=== Begin Enclosure ===
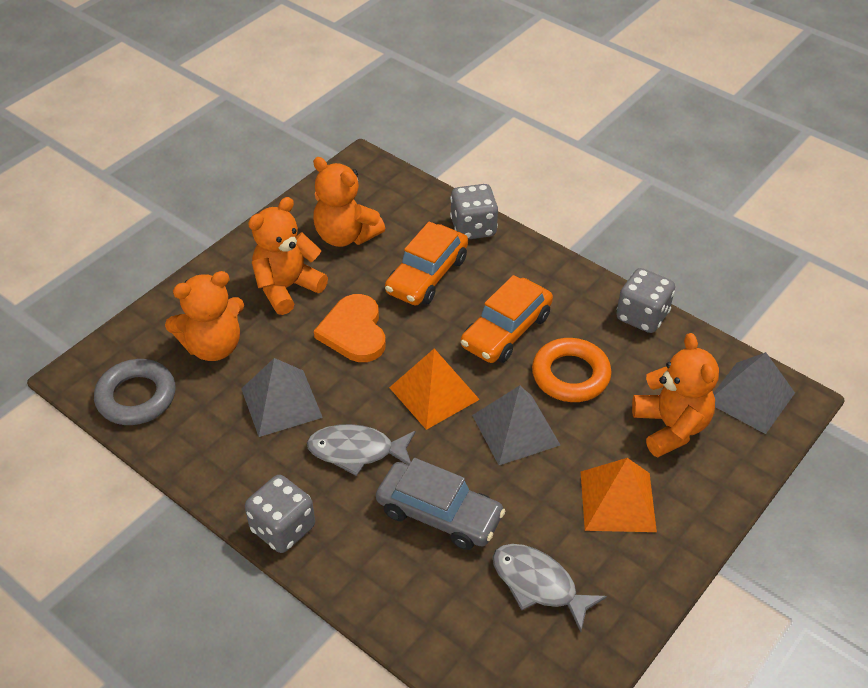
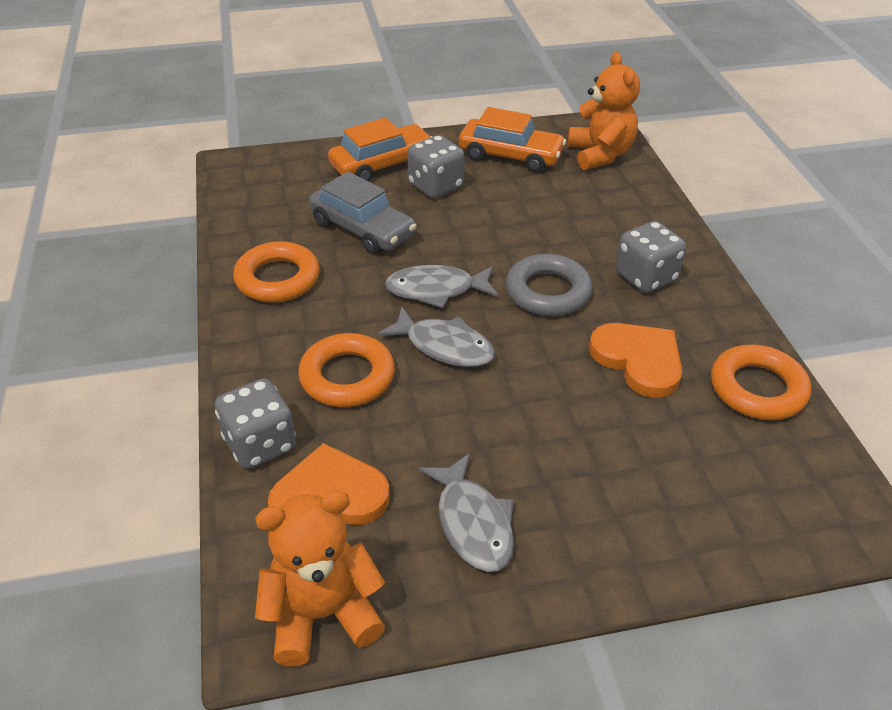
grey fish: 2 -> 3
grey pyramid: 3 -> 0
orange heart: 1 -> 2
orange pyramid: 2 -> 0
orange ring: 1 -> 3
orange teddy bear: 4 -> 2

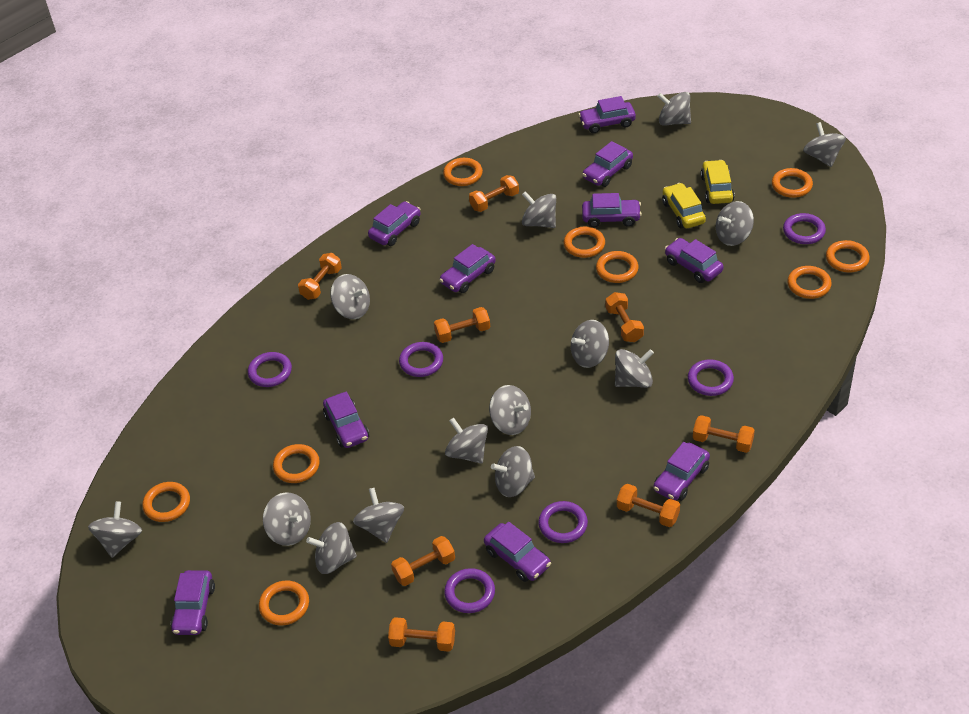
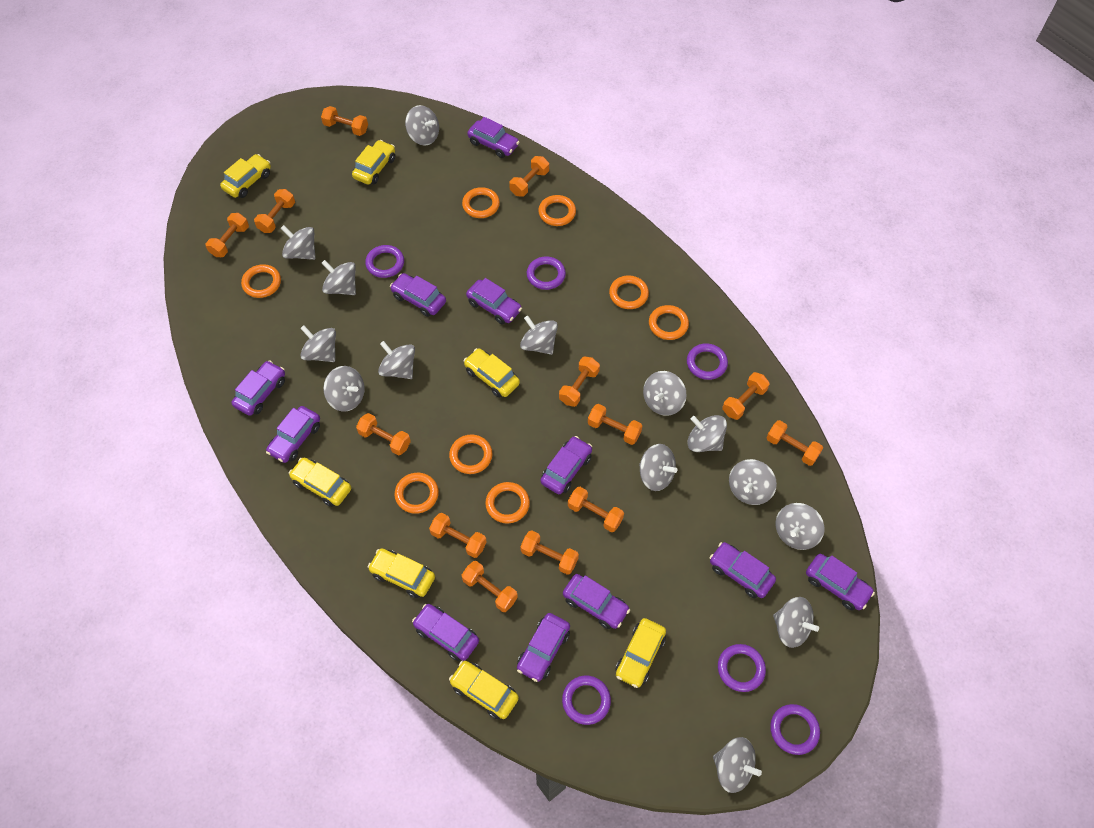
orange dumbbell: 8 -> 13
orange ring: 9 -> 8
purple car: 10 -> 11
yellow car: 2 -> 7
=== End Enclosure ===
> **Task objective**
What comes back should match the records exactly, minus any pictures.

> **Finished exercise**
grey fish: 2 -> 3
grey pyramid: 3 -> 0
orange heart: 1 -> 2
orange pyramid: 2 -> 0
orange ring: 1 -> 3
orange teddy bear: 4 -> 2

orange dumbbell: 8 -> 13
orange ring: 9 -> 8
purple car: 10 -> 11
yellow car: 2 -> 7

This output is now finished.